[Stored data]
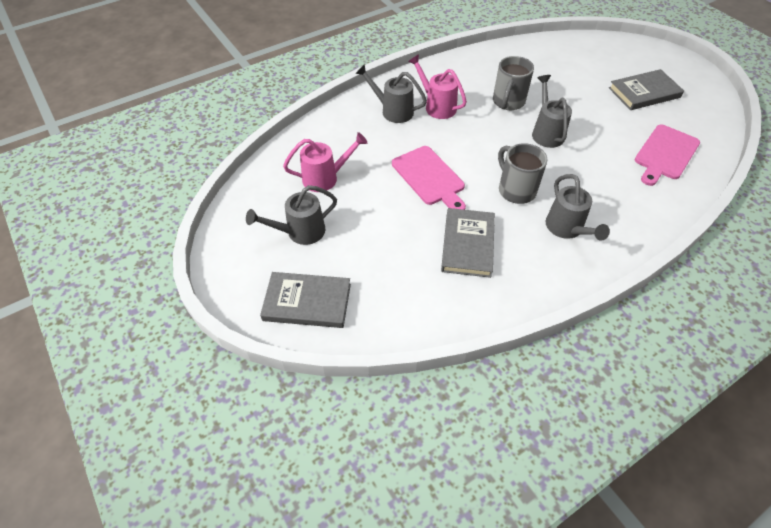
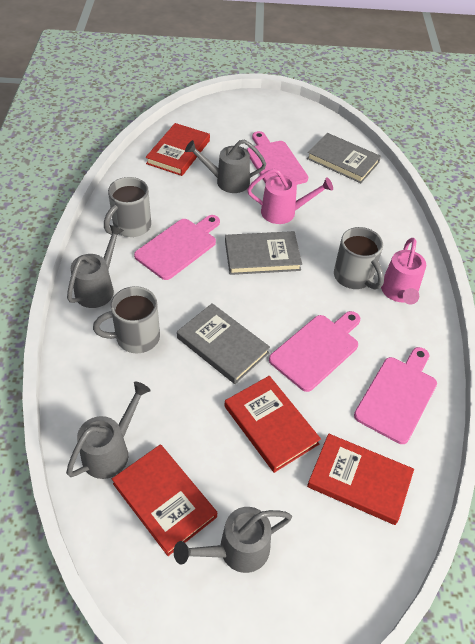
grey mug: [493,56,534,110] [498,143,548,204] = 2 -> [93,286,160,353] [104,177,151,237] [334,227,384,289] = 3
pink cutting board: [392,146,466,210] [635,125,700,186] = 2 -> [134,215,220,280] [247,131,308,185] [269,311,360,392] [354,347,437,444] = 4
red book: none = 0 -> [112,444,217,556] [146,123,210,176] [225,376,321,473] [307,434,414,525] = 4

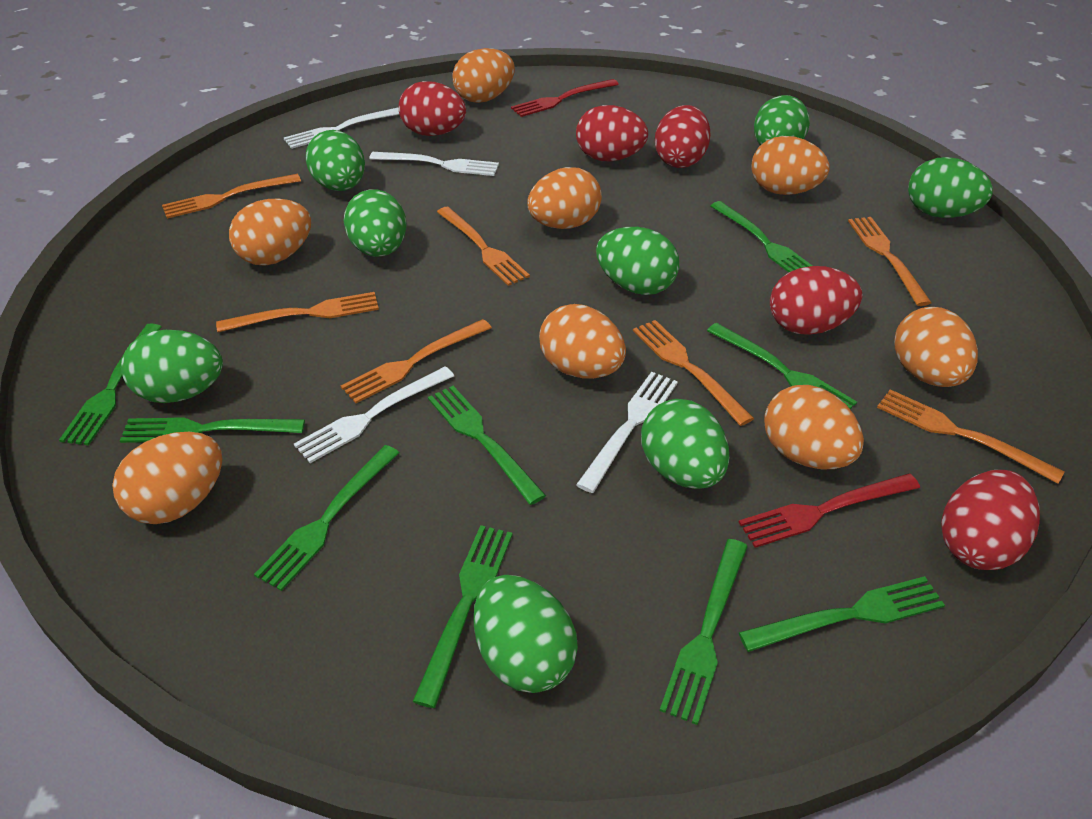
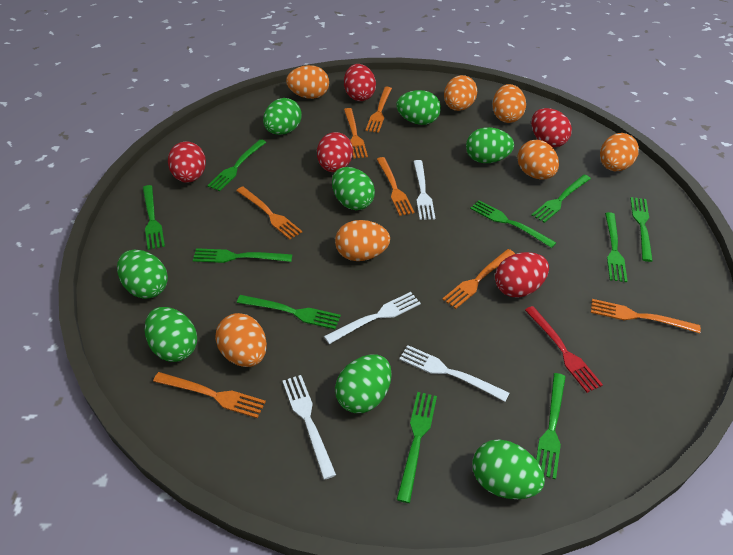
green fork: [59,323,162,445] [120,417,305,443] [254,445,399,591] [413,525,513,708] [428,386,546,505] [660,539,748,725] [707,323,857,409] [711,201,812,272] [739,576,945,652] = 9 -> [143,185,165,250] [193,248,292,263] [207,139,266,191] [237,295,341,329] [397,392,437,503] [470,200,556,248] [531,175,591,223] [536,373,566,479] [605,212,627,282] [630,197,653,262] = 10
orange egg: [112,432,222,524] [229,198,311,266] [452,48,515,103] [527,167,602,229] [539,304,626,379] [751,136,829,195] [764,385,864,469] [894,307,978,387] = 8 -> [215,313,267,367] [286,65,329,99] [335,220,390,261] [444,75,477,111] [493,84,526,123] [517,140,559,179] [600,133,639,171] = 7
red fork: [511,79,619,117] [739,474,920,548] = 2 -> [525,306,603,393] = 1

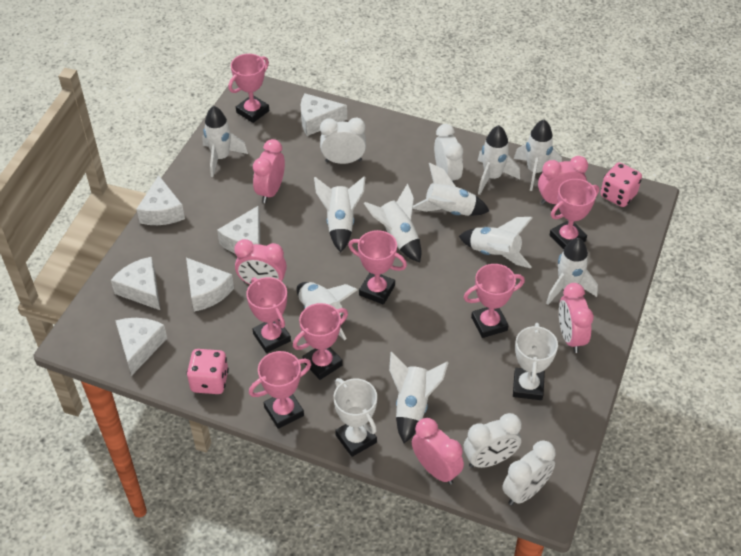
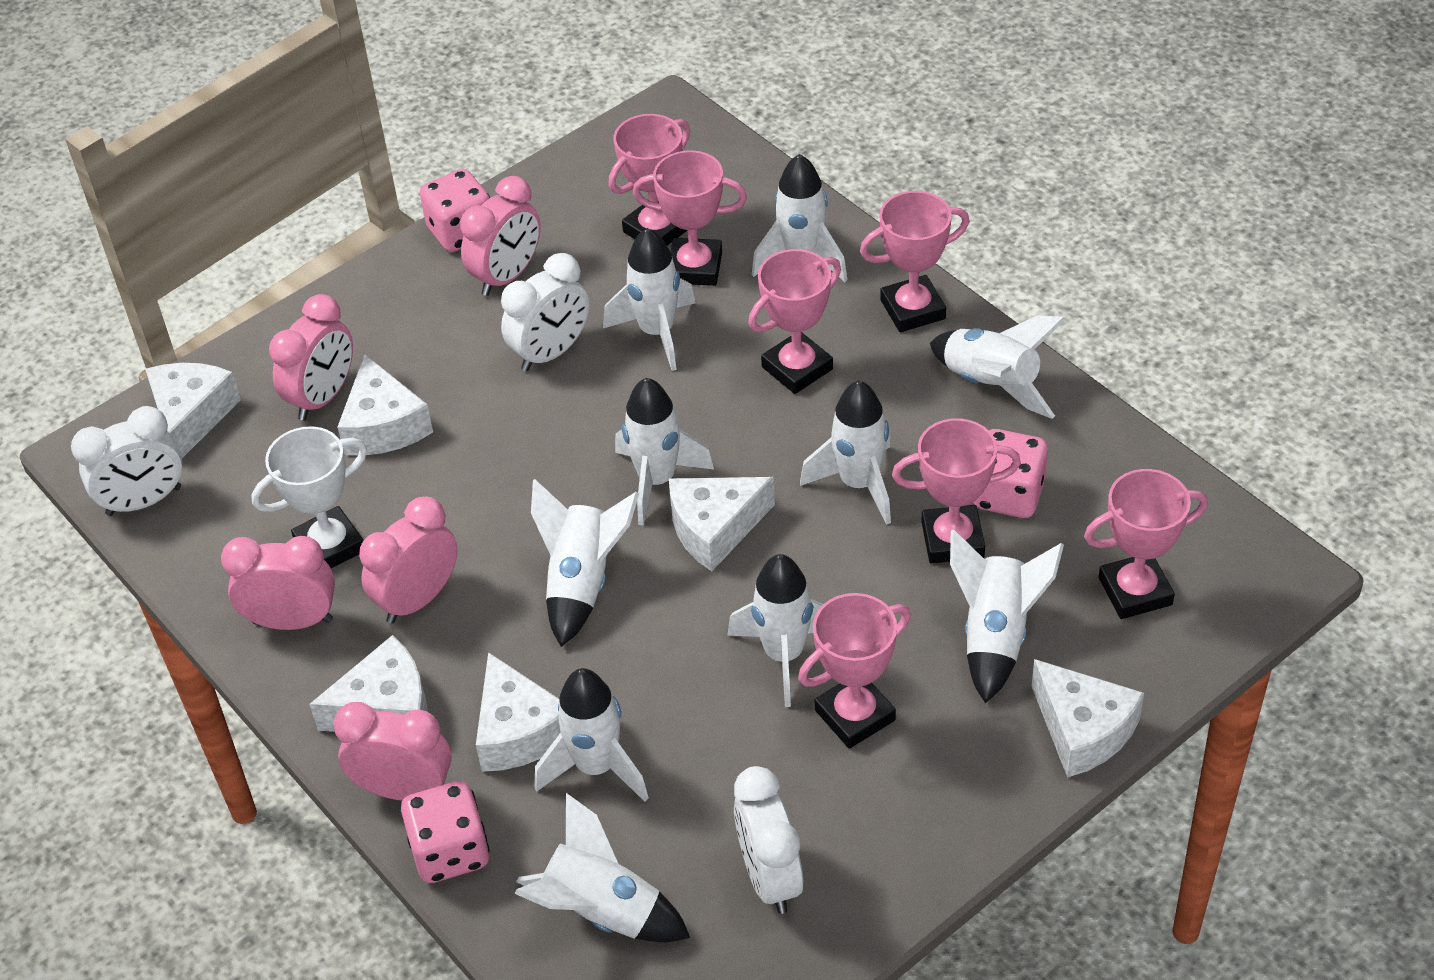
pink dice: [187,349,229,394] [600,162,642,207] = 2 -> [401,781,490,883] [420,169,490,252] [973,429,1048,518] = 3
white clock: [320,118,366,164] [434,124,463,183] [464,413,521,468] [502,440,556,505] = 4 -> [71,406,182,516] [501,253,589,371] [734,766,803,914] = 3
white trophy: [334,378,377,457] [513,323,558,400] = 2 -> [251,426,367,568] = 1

EXERCISE REQUIREMENTS: Your copy must match the records above exactly, apart from the pictures, which are excluded.

SOLUTION BELOW:
grey mug: [493,56,534,110] [498,143,548,204] = 2 -> [93,286,160,353] [104,177,151,237] [334,227,384,289] = 3
pink cutting board: [392,146,466,210] [635,125,700,186] = 2 -> [134,215,220,280] [247,131,308,185] [269,311,360,392] [354,347,437,444] = 4
red book: none = 0 -> [112,444,217,556] [146,123,210,176] [225,376,321,473] [307,434,414,525] = 4

green fork: [59,323,162,445] [120,417,305,443] [254,445,399,591] [413,525,513,708] [428,386,546,505] [660,539,748,725] [707,323,857,409] [711,201,812,272] [739,576,945,652] = 9 -> [143,185,165,250] [193,248,292,263] [207,139,266,191] [237,295,341,329] [397,392,437,503] [470,200,556,248] [531,175,591,223] [536,373,566,479] [605,212,627,282] [630,197,653,262] = 10
orange egg: [112,432,222,524] [229,198,311,266] [452,48,515,103] [527,167,602,229] [539,304,626,379] [751,136,829,195] [764,385,864,469] [894,307,978,387] = 8 -> [215,313,267,367] [286,65,329,99] [335,220,390,261] [444,75,477,111] [493,84,526,123] [517,140,559,179] [600,133,639,171] = 7
red fork: [511,79,619,117] [739,474,920,548] = 2 -> [525,306,603,393] = 1

pink dice: [187,349,229,394] [600,162,642,207] = 2 -> [401,781,490,883] [420,169,490,252] [973,429,1048,518] = 3
white clock: [320,118,366,164] [434,124,463,183] [464,413,521,468] [502,440,556,505] = 4 -> [71,406,182,516] [501,253,589,371] [734,766,803,914] = 3
white trophy: [334,378,377,457] [513,323,558,400] = 2 -> [251,426,367,568] = 1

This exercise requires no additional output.